Work request: Each line of the data must be reproduced as it appears.

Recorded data
--- START ---
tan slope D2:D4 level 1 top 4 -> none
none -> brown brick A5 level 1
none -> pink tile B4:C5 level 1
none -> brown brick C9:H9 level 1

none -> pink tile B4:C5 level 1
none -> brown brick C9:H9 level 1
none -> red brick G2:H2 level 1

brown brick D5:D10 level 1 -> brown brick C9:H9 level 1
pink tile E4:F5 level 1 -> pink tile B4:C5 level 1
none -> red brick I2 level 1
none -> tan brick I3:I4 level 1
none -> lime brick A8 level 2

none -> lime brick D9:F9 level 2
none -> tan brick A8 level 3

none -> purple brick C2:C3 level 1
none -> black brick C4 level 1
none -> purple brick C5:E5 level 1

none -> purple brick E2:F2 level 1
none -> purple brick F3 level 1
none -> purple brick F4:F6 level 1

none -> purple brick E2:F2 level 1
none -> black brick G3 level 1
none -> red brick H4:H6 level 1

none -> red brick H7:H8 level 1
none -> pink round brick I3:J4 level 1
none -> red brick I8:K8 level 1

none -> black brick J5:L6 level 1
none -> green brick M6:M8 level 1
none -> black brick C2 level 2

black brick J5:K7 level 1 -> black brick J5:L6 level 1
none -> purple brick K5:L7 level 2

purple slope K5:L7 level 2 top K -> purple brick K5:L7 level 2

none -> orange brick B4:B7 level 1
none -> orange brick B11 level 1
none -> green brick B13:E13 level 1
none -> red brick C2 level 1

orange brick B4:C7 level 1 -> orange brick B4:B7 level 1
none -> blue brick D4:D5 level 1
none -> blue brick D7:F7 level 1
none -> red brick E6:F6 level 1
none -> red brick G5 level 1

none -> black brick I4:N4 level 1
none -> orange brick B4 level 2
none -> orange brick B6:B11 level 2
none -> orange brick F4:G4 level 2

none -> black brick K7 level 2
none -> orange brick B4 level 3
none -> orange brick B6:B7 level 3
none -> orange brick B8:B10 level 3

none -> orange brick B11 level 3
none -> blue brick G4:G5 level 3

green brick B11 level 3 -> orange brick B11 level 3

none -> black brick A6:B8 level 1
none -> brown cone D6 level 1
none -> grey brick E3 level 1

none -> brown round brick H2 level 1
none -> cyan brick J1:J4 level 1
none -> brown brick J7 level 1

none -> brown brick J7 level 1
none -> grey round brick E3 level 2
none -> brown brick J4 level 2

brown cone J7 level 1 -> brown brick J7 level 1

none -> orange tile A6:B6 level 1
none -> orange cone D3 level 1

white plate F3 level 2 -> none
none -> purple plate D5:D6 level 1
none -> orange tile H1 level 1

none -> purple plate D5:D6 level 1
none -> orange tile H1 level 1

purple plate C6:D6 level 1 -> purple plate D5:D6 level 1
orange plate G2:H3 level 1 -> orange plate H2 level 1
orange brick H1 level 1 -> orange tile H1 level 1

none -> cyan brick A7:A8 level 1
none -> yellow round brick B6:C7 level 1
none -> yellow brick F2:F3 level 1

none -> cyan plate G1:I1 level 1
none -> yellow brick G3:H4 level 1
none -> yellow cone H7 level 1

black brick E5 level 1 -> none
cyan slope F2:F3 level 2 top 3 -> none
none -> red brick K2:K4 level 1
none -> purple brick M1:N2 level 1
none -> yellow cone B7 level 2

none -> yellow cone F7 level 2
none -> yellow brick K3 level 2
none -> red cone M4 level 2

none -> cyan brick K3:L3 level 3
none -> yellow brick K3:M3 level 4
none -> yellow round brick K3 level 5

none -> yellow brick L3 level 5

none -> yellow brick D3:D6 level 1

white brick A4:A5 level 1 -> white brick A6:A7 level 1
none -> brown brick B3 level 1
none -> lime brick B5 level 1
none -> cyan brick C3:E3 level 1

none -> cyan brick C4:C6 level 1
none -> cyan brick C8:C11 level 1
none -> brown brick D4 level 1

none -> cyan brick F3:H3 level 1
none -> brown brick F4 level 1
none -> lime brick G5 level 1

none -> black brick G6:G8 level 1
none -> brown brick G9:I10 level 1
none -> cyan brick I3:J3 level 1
--- END ---
Problem solution:
tan slope D2:D4 level 1 top 4 -> none
none -> brown brick A5 level 1
none -> pink tile B4:C5 level 1
none -> brown brick C9:H9 level 1

none -> pink tile B4:C5 level 1
none -> brown brick C9:H9 level 1
none -> red brick G2:H2 level 1

brown brick D5:D10 level 1 -> brown brick C9:H9 level 1
pink tile E4:F5 level 1 -> pink tile B4:C5 level 1
none -> red brick I2 level 1
none -> tan brick I3:I4 level 1
none -> lime brick A8 level 2

none -> lime brick D9:F9 level 2
none -> tan brick A8 level 3

none -> purple brick C2:C3 level 1
none -> black brick C4 level 1
none -> purple brick C5:E5 level 1

none -> purple brick E2:F2 level 1
none -> purple brick F3 level 1
none -> purple brick F4:F6 level 1

none -> purple brick E2:F2 level 1
none -> black brick G3 level 1
none -> red brick H4:H6 level 1

none -> red brick H7:H8 level 1
none -> pink round brick I3:J4 level 1
none -> red brick I8:K8 level 1

none -> black brick J5:L6 level 1
none -> green brick M6:M8 level 1
none -> black brick C2 level 2

black brick J5:K7 level 1 -> black brick J5:L6 level 1
none -> purple brick K5:L7 level 2

purple slope K5:L7 level 2 top K -> purple brick K5:L7 level 2

none -> orange brick B4:B7 level 1
none -> orange brick B11 level 1
none -> green brick B13:E13 level 1
none -> red brick C2 level 1

orange brick B4:C7 level 1 -> orange brick B4:B7 level 1
none -> blue brick D4:D5 level 1
none -> blue brick D7:F7 level 1
none -> red brick E6:F6 level 1
none -> red brick G5 level 1

none -> black brick I4:N4 level 1
none -> orange brick B4 level 2
none -> orange brick B6:B11 level 2
none -> orange brick F4:G4 level 2

none -> black brick K7 level 2
none -> orange brick B4 level 3
none -> orange brick B6:B7 level 3
none -> orange brick B8:B10 level 3

none -> orange brick B11 level 3
none -> blue brick G4:G5 level 3

green brick B11 level 3 -> orange brick B11 level 3

none -> black brick A6:B8 level 1
none -> brown cone D6 level 1
none -> grey brick E3 level 1

none -> brown round brick H2 level 1
none -> cyan brick J1:J4 level 1
none -> brown brick J7 level 1

none -> brown brick J7 level 1
none -> grey round brick E3 level 2
none -> brown brick J4 level 2

brown cone J7 level 1 -> brown brick J7 level 1

none -> orange tile A6:B6 level 1
none -> orange cone D3 level 1

white plate F3 level 2 -> none
none -> purple plate D5:D6 level 1
none -> orange tile H1 level 1

none -> purple plate D5:D6 level 1
none -> orange tile H1 level 1

purple plate C6:D6 level 1 -> purple plate D5:D6 level 1
orange plate G2:H3 level 1 -> orange plate H2 level 1
orange brick H1 level 1 -> orange tile H1 level 1

none -> cyan brick A7:A8 level 1
none -> yellow round brick B6:C7 level 1
none -> yellow brick F2:F3 level 1

none -> cyan plate G1:I1 level 1
none -> yellow brick G3:H4 level 1
none -> yellow cone H7 level 1

black brick E5 level 1 -> none
cyan slope F2:F3 level 2 top 3 -> none
none -> red brick K2:K4 level 1
none -> purple brick M1:N2 level 1
none -> yellow cone B7 level 2

none -> yellow cone F7 level 2
none -> yellow brick K3 level 2
none -> red cone M4 level 2

none -> cyan brick K3:L3 level 3
none -> yellow brick K3:M3 level 4
none -> yellow round brick K3 level 5

none -> yellow brick L3 level 5

none -> yellow brick D3:D6 level 1

white brick A4:A5 level 1 -> white brick A6:A7 level 1
none -> brown brick B3 level 1
none -> lime brick B5 level 1
none -> cyan brick C3:E3 level 1

none -> cyan brick C4:C6 level 1
none -> cyan brick C8:C11 level 1
none -> brown brick D4 level 1

none -> cyan brick F3:H3 level 1
none -> brown brick F4 level 1
none -> lime brick G5 level 1

none -> black brick G6:G8 level 1
none -> brown brick G9:I10 level 1
none -> cyan brick I3:J3 level 1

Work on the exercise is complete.